▶ **WHAT YOU SHOULD DO**: Copy, with no pictures, the line that contains "R2: none -> 22 (AC2, VA)" and each line after it down to the end of the entries below, exactly.
____ EXERCISE INPUTS
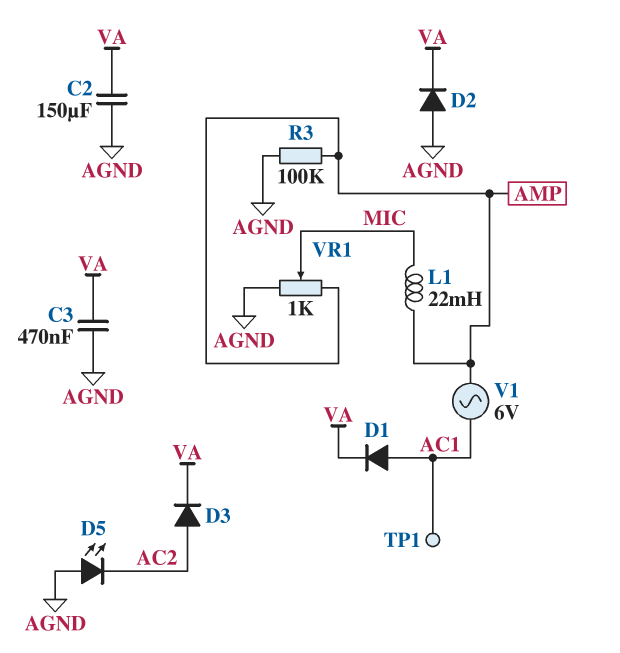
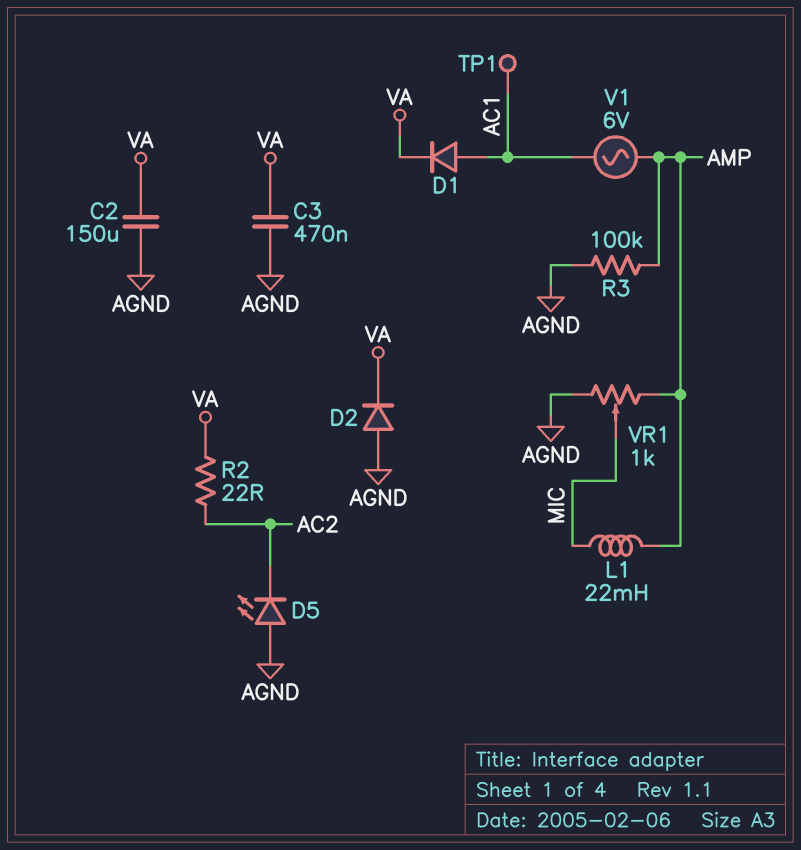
D3: diode (A AC2, K VA) -> none
R2: none -> 22 (AC2, VA)

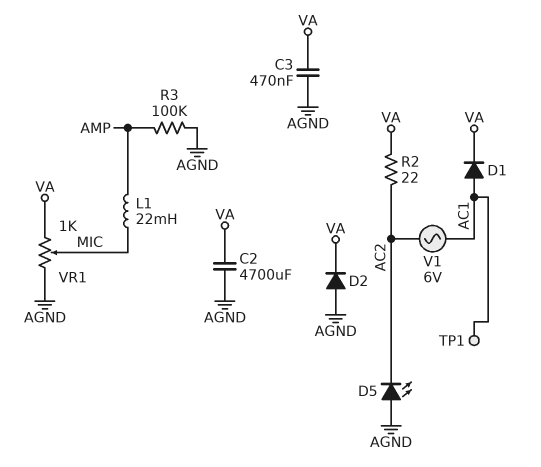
C2: 150uF (AGND, VA) -> 4700uF (AGND, VA)
V1: AC 6V (AC1, AMP) -> AC 6V (AC1, AC2)
VR1: 1k (AGND, AMP, wiper MIC) -> 1k (AGND, VA, wiper MIC)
________
▶ **YOUR RESPONSE**:
R2: none -> 22 (AC2, VA)

C2: 150uF (AGND, VA) -> 4700uF (AGND, VA)
V1: AC 6V (AC1, AMP) -> AC 6V (AC1, AC2)
VR1: 1k (AGND, AMP, wiper MIC) -> 1k (AGND, VA, wiper MIC)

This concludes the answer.